*** Material for the task

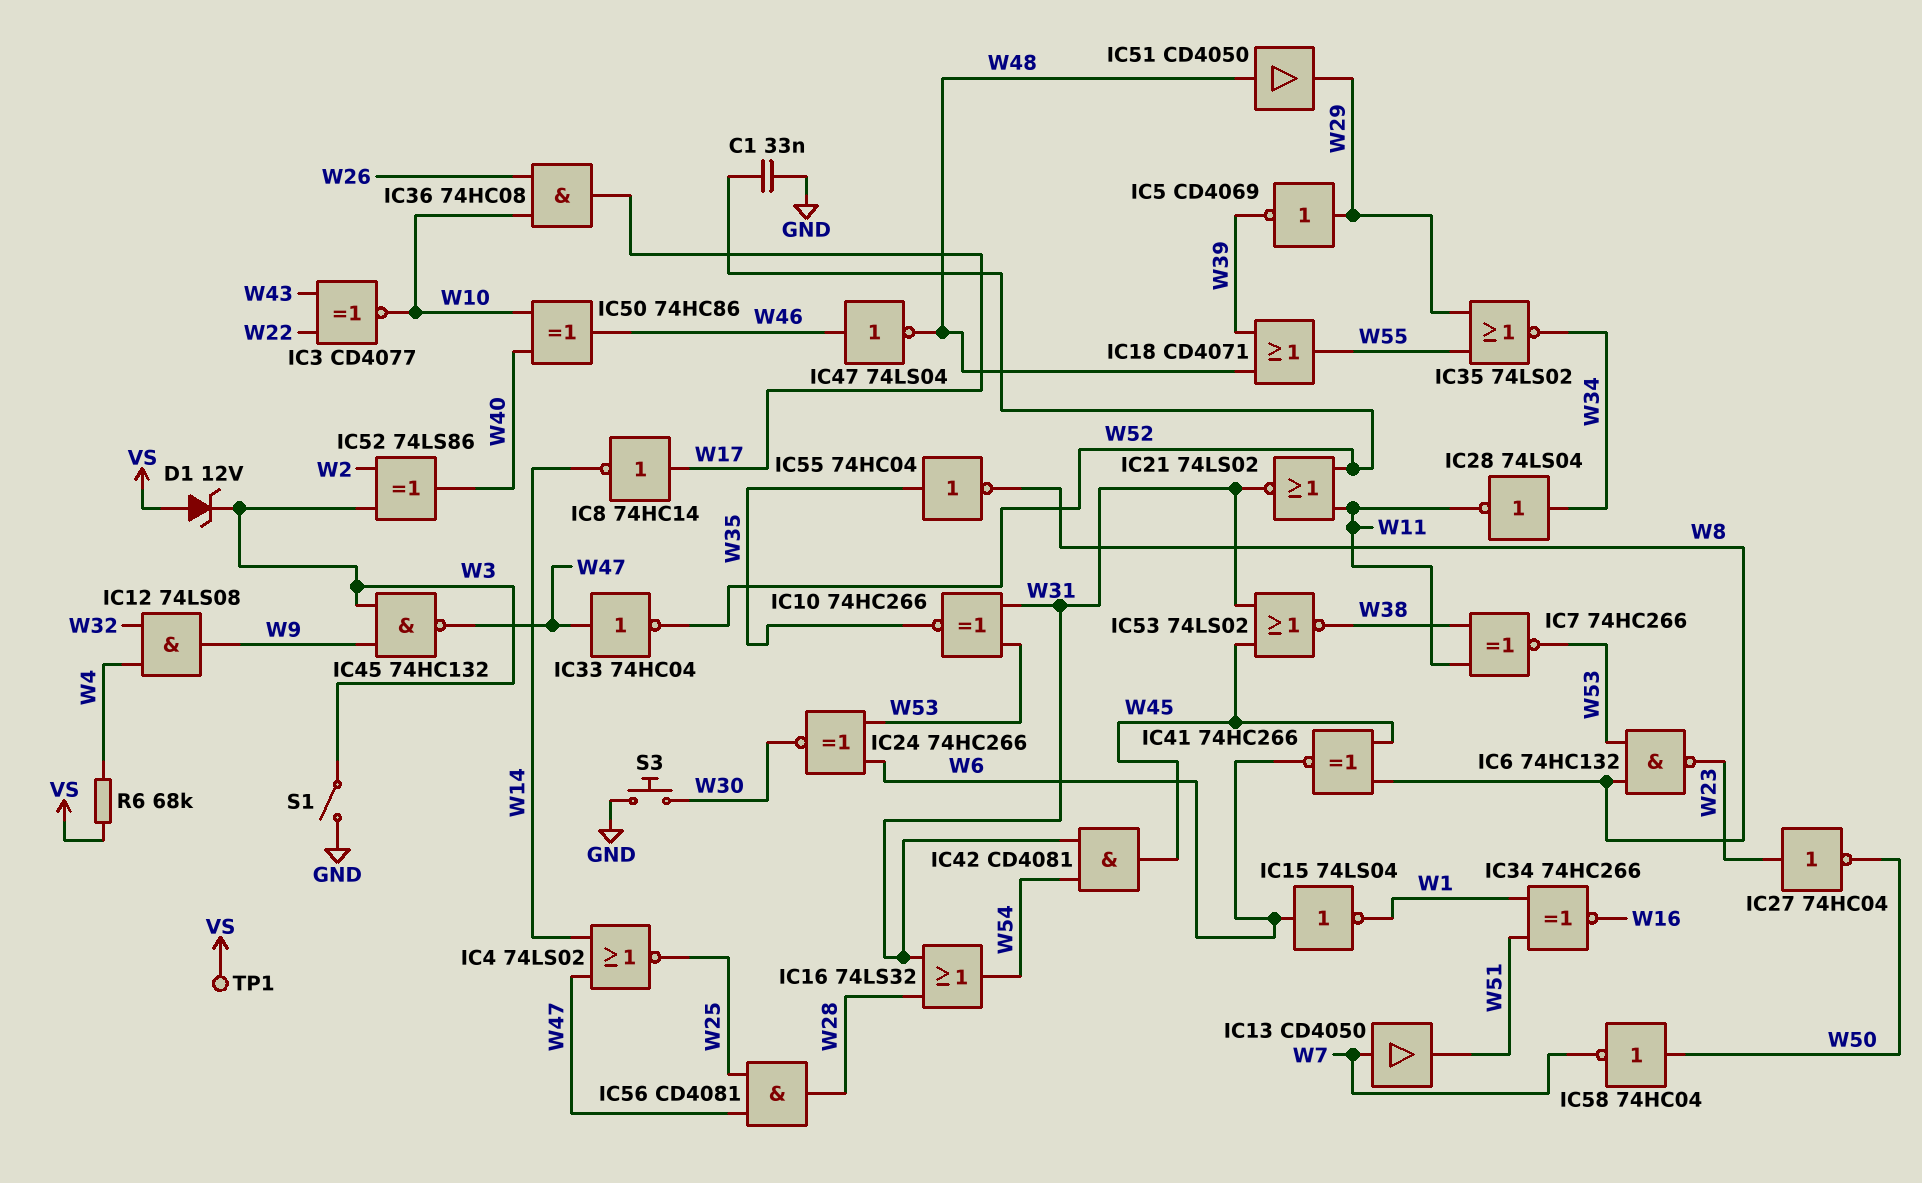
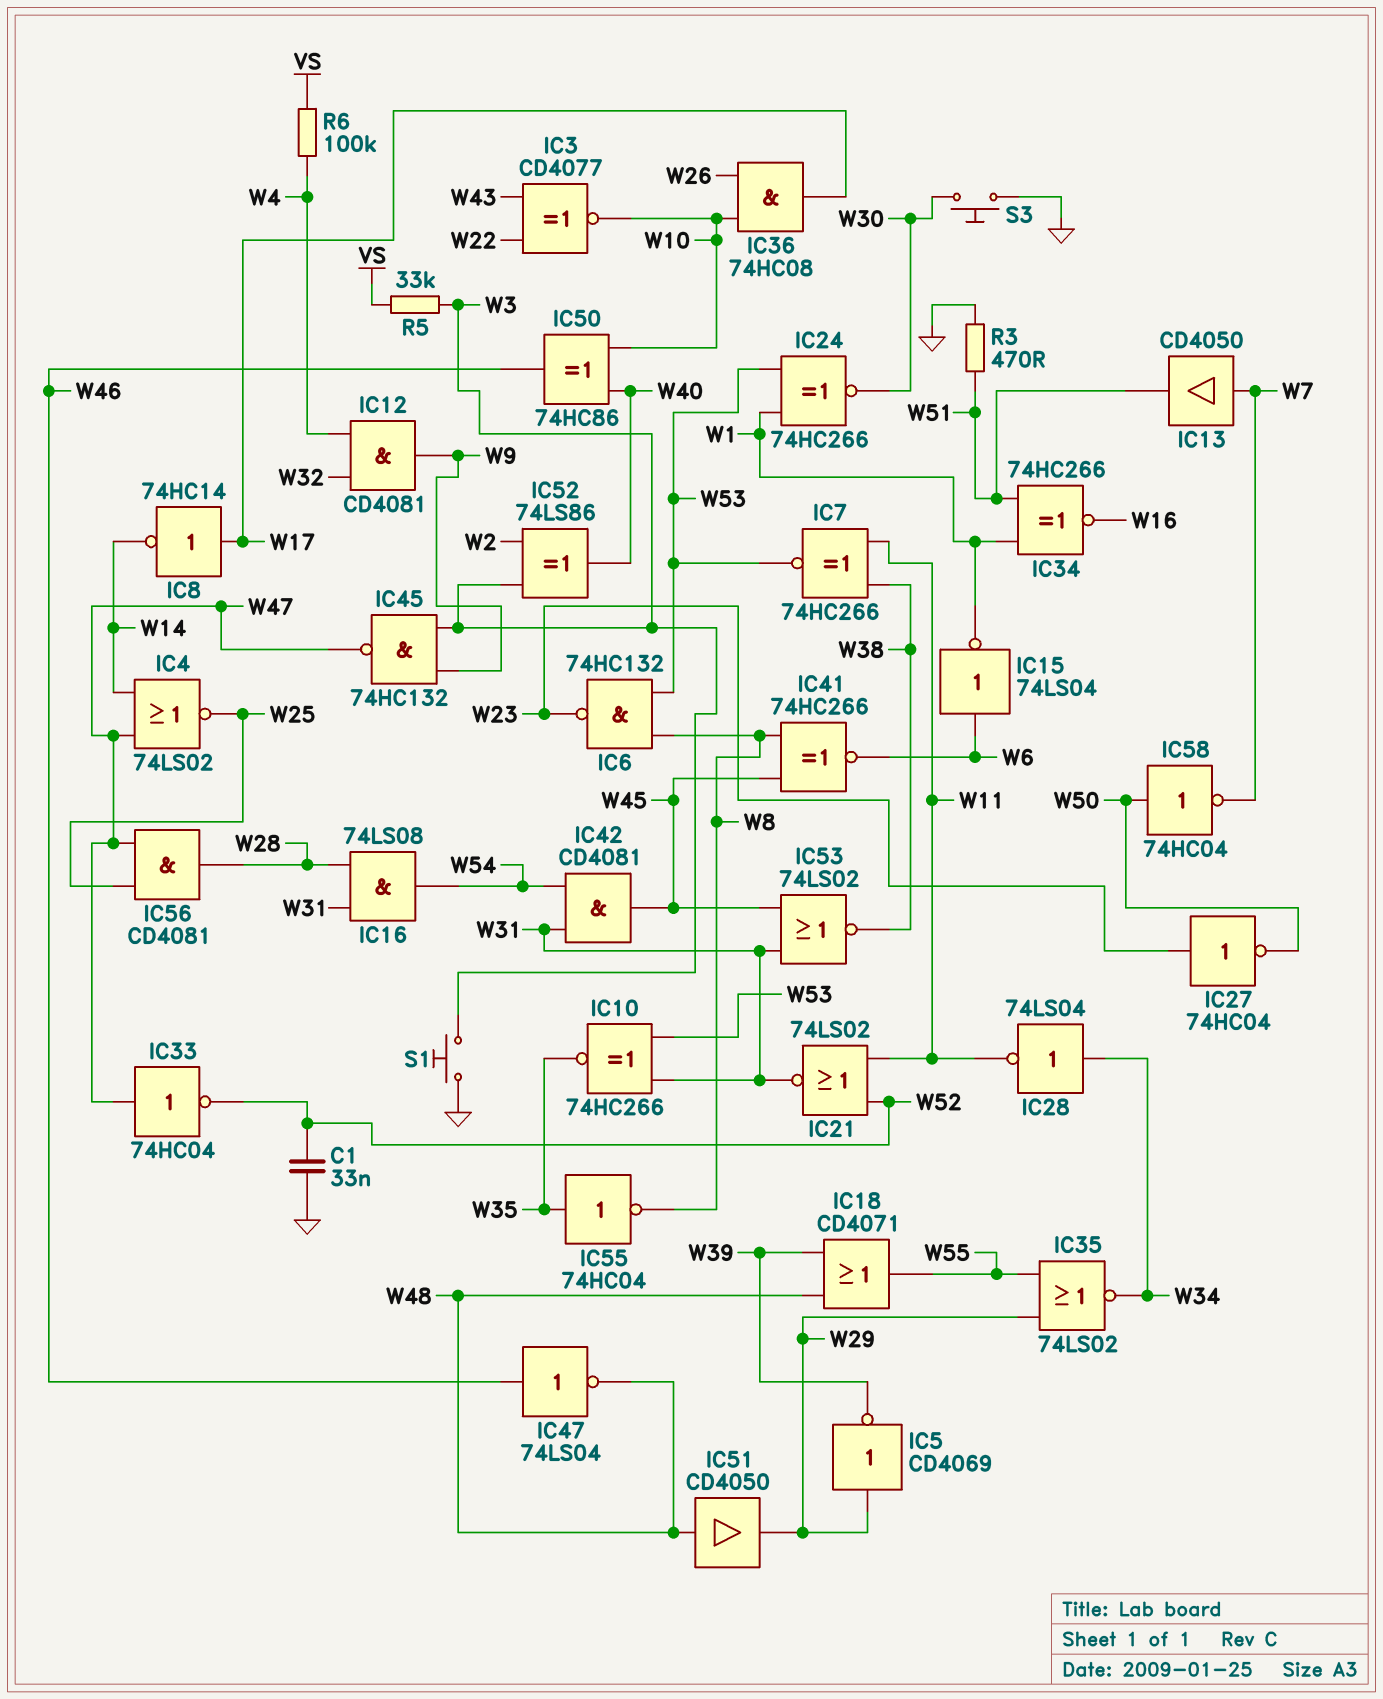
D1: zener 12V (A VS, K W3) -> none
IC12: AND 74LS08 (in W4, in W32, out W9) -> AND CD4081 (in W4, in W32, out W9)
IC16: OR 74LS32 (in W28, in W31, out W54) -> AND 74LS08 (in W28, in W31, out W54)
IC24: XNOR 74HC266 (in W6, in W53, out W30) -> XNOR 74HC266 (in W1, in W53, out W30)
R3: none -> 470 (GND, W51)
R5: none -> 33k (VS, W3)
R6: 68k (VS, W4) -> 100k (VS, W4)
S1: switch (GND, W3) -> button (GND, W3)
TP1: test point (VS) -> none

******

**Work instructions**
Except for the pictures, copy every line of the records above exactly.

**Written answer**
D1: zener 12V (A VS, K W3) -> none
IC12: AND 74LS08 (in W4, in W32, out W9) -> AND CD4081 (in W4, in W32, out W9)
IC16: OR 74LS32 (in W28, in W31, out W54) -> AND 74LS08 (in W28, in W31, out W54)
IC24: XNOR 74HC266 (in W6, in W53, out W30) -> XNOR 74HC266 (in W1, in W53, out W30)
R3: none -> 470 (GND, W51)
R5: none -> 33k (VS, W3)
R6: 68k (VS, W4) -> 100k (VS, W4)
S1: switch (GND, W3) -> button (GND, W3)
TP1: test point (VS) -> none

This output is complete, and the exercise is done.